-- Exercise goal --
Using the listing below, return each line exactly as it reads.

+---+

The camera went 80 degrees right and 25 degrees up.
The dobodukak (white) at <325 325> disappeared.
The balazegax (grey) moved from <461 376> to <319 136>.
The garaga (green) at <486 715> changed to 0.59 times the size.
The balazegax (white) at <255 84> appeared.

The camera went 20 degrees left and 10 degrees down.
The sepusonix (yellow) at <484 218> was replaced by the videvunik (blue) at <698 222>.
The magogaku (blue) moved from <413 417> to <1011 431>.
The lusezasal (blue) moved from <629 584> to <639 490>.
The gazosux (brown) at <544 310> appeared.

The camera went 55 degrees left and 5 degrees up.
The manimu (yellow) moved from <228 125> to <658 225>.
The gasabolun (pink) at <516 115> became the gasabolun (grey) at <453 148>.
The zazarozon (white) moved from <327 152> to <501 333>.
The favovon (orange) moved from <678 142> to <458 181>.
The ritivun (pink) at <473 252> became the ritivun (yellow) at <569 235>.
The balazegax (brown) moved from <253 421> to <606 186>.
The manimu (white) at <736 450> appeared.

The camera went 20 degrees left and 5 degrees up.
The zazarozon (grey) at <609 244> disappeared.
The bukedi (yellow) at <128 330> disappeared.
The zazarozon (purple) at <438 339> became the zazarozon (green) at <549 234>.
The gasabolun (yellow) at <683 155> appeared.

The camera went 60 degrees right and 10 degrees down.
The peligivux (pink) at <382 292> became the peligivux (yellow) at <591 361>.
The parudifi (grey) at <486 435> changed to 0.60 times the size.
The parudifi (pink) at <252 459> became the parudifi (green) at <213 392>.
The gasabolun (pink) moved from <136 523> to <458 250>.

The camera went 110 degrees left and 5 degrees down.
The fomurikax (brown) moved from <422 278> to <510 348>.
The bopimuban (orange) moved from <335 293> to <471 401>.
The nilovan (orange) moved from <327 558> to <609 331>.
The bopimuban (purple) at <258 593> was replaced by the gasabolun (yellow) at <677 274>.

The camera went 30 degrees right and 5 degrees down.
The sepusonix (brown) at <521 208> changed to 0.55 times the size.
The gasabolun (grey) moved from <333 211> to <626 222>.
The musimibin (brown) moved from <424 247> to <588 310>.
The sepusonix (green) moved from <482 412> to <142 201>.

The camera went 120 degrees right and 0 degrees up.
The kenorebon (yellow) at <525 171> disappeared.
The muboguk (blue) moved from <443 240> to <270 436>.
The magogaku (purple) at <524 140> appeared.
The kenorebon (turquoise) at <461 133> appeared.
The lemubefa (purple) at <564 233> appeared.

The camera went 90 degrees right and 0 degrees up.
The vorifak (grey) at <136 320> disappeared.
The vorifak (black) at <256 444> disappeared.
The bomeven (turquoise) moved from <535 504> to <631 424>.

+---+

-- Output of the task --
The camera went 80 degrees right and 25 degrees up.
The dobodukak (white) at <325 325> disappeared.
The balazegax (grey) moved from <461 376> to <319 136>.
The garaga (green) at <486 715> changed to 0.59 times the size.
The balazegax (white) at <255 84> appeared.

The camera went 20 degrees left and 10 degrees down.
The sepusonix (yellow) at <484 218> was replaced by the videvunik (blue) at <698 222>.
The magogaku (blue) moved from <413 417> to <1011 431>.
The lusezasal (blue) moved from <629 584> to <639 490>.
The gazosux (brown) at <544 310> appeared.

The camera went 55 degrees left and 5 degrees up.
The manimu (yellow) moved from <228 125> to <658 225>.
The gasabolun (pink) at <516 115> became the gasabolun (grey) at <453 148>.
The zazarozon (white) moved from <327 152> to <501 333>.
The favovon (orange) moved from <678 142> to <458 181>.
The ritivun (pink) at <473 252> became the ritivun (yellow) at <569 235>.
The balazegax (brown) moved from <253 421> to <606 186>.
The manimu (white) at <736 450> appeared.

The camera went 20 degrees left and 5 degrees up.
The zazarozon (grey) at <609 244> disappeared.
The bukedi (yellow) at <128 330> disappeared.
The zazarozon (purple) at <438 339> became the zazarozon (green) at <549 234>.
The gasabolun (yellow) at <683 155> appeared.

The camera went 60 degrees right and 10 degrees down.
The peligivux (pink) at <382 292> became the peligivux (yellow) at <591 361>.
The parudifi (grey) at <486 435> changed to 0.60 times the size.
The parudifi (pink) at <252 459> became the parudifi (green) at <213 392>.
The gasabolun (pink) moved from <136 523> to <458 250>.

The camera went 110 degrees left and 5 degrees down.
The fomurikax (brown) moved from <422 278> to <510 348>.
The bopimuban (orange) moved from <335 293> to <471 401>.
The nilovan (orange) moved from <327 558> to <609 331>.
The bopimuban (purple) at <258 593> was replaced by the gasabolun (yellow) at <677 274>.

The camera went 30 degrees right and 5 degrees down.
The sepusonix (brown) at <521 208> changed to 0.55 times the size.
The gasabolun (grey) moved from <333 211> to <626 222>.
The musimibin (brown) moved from <424 247> to <588 310>.
The sepusonix (green) moved from <482 412> to <142 201>.

The camera went 120 degrees right and 0 degrees up.
The kenorebon (yellow) at <525 171> disappeared.
The muboguk (blue) moved from <443 240> to <270 436>.
The magogaku (purple) at <524 140> appeared.
The kenorebon (turquoise) at <461 133> appeared.
The lemubefa (purple) at <564 233> appeared.

The camera went 90 degrees right and 0 degrees up.
The vorifak (grey) at <136 320> disappeared.
The vorifak (black) at <256 444> disappeared.
The bomeven (turquoise) moved from <535 504> to <631 424>.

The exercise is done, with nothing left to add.